PROMPT: Please report, in full, each line of the records below that contains the string "override".

(Records from a dataset)

====

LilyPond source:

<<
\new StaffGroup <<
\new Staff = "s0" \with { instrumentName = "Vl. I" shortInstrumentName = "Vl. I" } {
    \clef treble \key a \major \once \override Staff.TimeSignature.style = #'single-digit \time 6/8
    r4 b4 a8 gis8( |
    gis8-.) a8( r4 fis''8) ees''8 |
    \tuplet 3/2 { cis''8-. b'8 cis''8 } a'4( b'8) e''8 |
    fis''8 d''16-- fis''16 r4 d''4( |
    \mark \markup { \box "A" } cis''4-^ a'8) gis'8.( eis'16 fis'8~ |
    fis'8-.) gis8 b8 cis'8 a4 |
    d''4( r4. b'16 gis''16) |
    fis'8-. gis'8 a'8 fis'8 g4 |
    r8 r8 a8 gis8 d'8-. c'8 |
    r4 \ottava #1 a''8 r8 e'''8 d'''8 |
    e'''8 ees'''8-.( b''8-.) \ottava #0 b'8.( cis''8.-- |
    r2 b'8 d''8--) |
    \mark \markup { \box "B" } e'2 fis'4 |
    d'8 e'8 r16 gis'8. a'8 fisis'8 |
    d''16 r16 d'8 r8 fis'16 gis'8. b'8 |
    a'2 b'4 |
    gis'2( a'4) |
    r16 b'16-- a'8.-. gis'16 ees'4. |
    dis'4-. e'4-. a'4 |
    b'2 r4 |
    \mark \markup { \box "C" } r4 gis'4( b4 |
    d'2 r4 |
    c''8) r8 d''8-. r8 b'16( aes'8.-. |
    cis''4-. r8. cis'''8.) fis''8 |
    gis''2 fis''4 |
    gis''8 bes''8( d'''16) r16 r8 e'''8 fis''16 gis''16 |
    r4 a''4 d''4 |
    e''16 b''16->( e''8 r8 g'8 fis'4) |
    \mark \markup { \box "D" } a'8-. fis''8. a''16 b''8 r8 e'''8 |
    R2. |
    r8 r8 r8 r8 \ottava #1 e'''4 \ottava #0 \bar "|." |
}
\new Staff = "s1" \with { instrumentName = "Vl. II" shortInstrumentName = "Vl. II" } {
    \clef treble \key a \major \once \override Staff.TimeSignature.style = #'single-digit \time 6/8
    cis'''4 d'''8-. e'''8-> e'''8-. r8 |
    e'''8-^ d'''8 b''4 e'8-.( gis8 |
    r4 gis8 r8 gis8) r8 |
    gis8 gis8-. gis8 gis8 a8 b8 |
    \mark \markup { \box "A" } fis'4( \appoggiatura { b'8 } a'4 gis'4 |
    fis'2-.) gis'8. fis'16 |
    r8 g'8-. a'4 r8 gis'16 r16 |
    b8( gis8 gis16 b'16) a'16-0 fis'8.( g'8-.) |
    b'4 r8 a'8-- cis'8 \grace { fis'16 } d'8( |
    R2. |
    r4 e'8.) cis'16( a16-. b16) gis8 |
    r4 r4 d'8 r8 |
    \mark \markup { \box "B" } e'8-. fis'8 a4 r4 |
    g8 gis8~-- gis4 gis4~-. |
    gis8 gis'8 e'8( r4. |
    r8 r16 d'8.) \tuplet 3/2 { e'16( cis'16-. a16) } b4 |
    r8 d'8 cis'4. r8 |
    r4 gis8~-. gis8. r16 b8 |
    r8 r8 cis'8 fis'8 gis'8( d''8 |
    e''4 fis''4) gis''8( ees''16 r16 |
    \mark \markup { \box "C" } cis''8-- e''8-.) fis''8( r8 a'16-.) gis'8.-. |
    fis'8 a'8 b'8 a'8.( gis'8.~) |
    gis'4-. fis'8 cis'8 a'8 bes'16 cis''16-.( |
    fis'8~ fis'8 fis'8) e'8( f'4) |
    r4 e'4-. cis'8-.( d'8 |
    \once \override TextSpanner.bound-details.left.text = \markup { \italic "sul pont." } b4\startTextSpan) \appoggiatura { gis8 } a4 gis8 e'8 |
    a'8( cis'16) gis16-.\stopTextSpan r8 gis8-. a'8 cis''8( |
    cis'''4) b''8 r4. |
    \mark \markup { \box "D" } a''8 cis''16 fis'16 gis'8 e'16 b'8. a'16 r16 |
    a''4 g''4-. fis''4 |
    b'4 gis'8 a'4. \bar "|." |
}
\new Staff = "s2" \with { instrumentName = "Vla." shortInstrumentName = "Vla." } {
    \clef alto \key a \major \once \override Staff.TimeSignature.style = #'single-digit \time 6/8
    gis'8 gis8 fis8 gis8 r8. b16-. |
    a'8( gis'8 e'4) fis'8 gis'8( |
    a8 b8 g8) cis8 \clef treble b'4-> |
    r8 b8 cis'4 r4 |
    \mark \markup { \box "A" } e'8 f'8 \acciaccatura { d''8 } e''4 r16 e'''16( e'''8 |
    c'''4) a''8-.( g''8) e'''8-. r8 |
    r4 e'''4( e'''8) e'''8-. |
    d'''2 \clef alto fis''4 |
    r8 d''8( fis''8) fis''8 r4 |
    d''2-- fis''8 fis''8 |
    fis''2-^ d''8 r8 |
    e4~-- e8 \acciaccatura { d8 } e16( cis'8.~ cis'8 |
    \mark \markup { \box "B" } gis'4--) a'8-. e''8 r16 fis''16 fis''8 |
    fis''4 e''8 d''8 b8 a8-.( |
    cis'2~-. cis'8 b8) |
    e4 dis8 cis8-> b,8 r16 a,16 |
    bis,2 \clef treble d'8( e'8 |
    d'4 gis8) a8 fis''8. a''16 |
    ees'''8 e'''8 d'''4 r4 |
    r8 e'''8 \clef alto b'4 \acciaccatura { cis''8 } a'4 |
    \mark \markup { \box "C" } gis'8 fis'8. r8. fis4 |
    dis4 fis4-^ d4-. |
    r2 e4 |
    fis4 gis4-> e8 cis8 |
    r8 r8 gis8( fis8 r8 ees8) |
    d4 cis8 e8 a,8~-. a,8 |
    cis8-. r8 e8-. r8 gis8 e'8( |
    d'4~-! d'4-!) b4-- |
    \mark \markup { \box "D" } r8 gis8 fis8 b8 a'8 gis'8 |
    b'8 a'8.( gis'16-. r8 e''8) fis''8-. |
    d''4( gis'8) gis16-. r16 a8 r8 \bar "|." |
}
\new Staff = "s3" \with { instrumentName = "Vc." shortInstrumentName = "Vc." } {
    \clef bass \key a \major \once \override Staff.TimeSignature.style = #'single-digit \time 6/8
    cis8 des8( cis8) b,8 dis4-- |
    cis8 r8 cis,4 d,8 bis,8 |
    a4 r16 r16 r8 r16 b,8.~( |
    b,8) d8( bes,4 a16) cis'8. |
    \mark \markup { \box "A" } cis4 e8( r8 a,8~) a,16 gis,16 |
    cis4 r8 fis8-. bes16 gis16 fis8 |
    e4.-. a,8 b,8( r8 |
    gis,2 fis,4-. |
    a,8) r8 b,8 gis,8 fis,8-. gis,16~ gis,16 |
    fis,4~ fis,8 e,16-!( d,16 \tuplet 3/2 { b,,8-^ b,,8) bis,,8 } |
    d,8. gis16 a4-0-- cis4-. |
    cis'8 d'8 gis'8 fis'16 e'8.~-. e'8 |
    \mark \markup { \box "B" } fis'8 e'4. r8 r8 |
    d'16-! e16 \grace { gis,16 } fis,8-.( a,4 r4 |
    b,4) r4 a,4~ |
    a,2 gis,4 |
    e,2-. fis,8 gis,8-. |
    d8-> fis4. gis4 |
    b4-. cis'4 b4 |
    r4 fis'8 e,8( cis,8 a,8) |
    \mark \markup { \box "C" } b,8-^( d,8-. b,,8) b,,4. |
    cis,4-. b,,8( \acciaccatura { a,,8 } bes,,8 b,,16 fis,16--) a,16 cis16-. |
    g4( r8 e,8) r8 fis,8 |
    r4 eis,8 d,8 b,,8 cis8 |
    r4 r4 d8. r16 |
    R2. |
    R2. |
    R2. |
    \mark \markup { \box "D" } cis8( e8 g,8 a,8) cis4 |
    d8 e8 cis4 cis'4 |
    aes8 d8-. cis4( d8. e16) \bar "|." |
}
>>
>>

====

THE RESPONSE:
    \clef treble \key a \major \once \override Staff.TimeSignature.style = #'single-digit \time 6/8
    \clef treble \key a \major \once \override Staff.TimeSignature.style = #'single-digit \time 6/8
    \once \override TextSpanner.bound-details.left.text = \markup { \italic "sul pont." } b4\startTextSpan) \appoggiatura { gis8 } a4 gis8 e'8 |
    \clef alto \key a \major \once \override Staff.TimeSignature.style = #'single-digit \time 6/8
    \clef bass \key a \major \once \override Staff.TimeSignature.style = #'single-digit \time 6/8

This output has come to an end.